Source records
------------------------------------
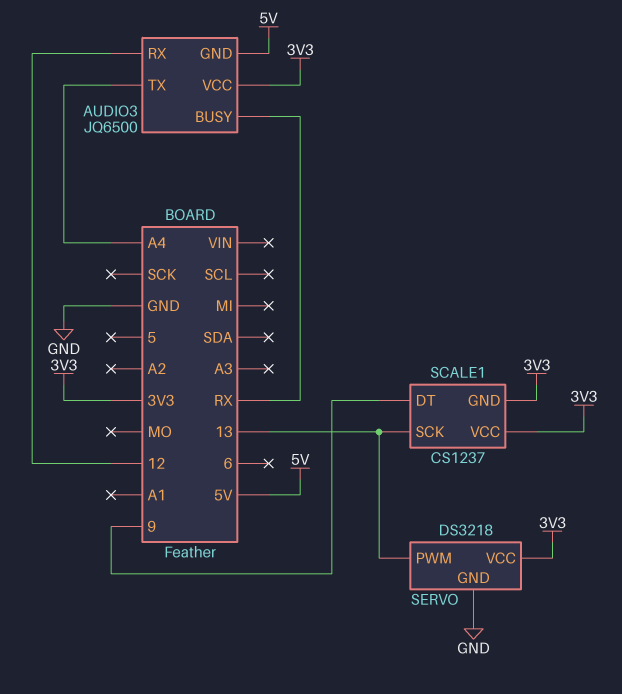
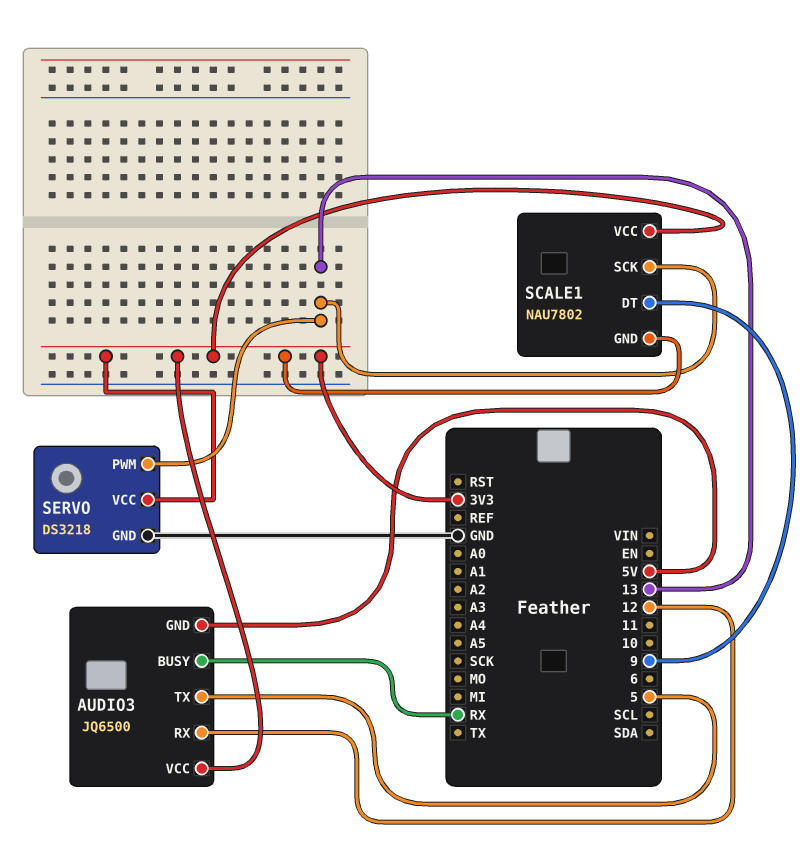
AUDIO3 pin TX: A4 -> 5
SCALE1: CS1237 -> NAU7802

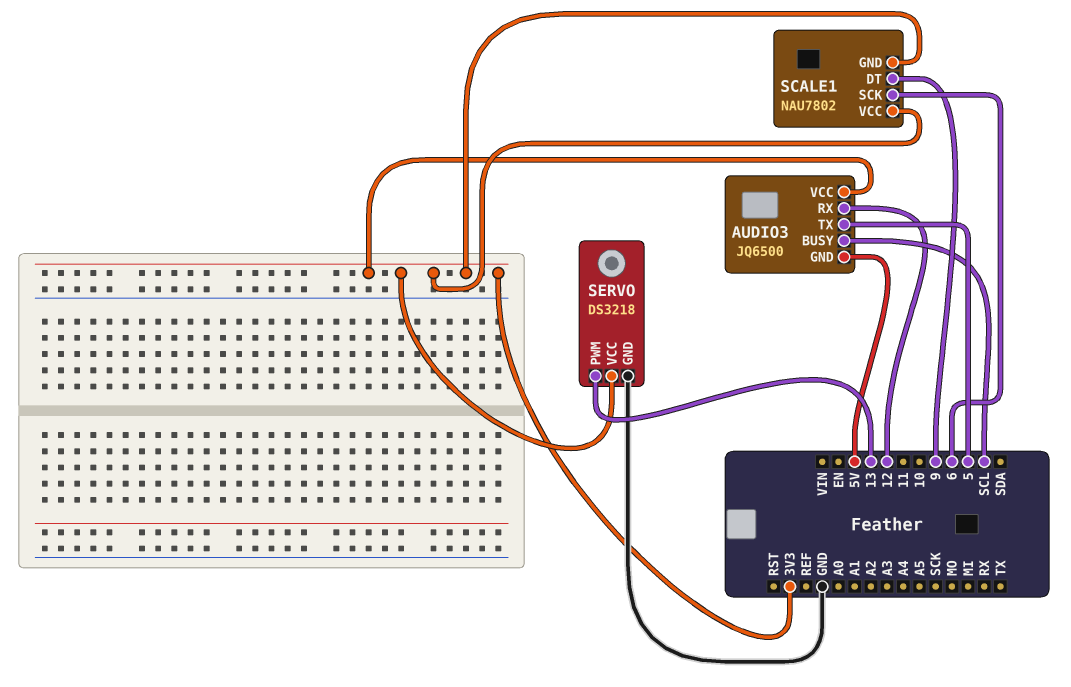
AUDIO3 pin BUSY: RX -> SCL
SCALE1 pin SCK: 13 -> 6

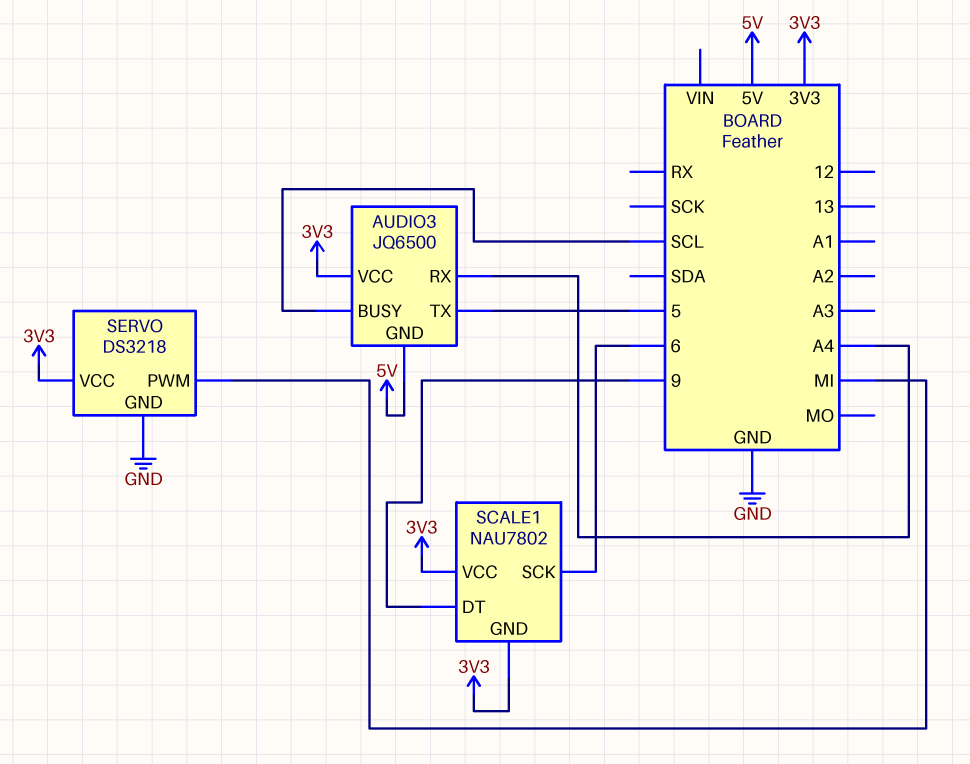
AUDIO3 pin RX: 12 -> A4
SERVO pin PWM: 13 -> MI

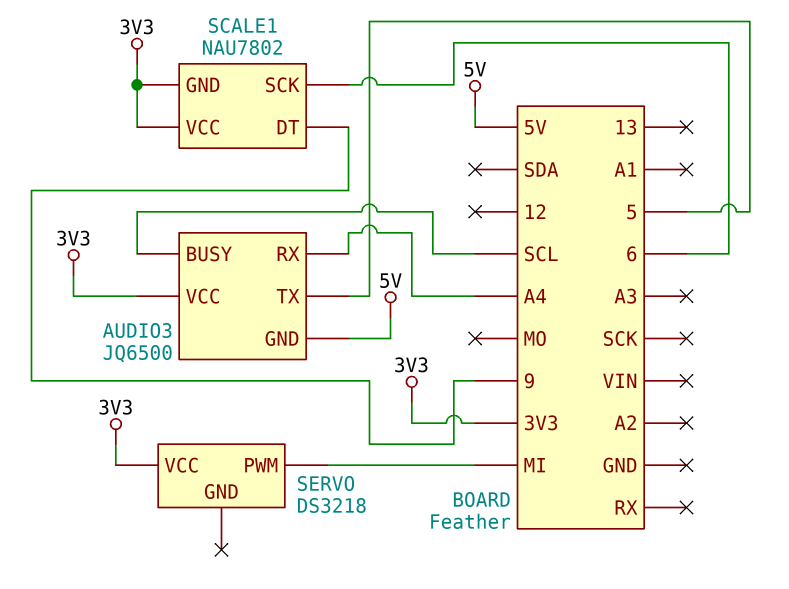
SERVO pin GND: GND -> none

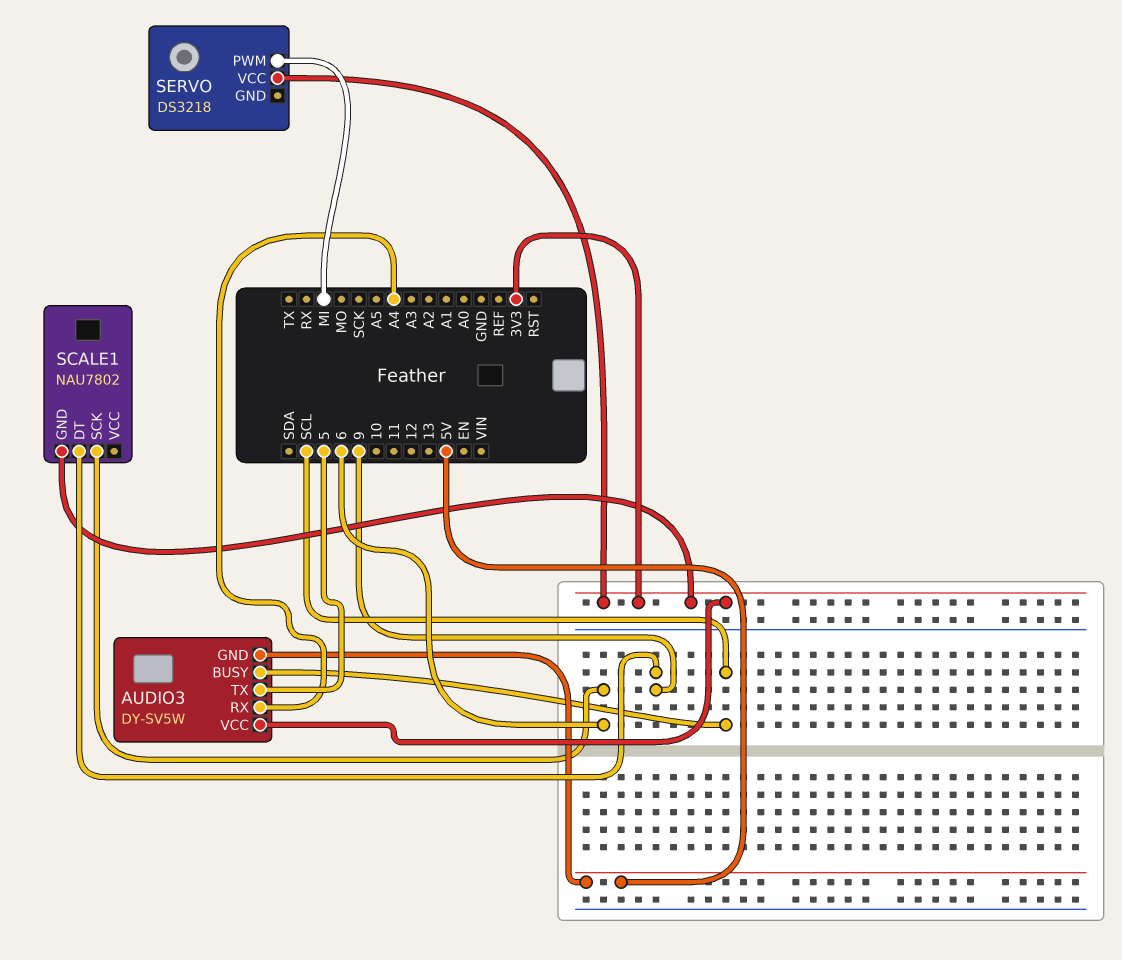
AUDIO3: JQ6500 -> DY-SV5W
SCALE1 pin VCC: 3V3 -> none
------------------------------------
Filter on the word "SERVO": copy each matching line from the entries above.

*RESULT OF THIS TASK:*
SERVO pin PWM: 13 -> MI
SERVO pin GND: GND -> none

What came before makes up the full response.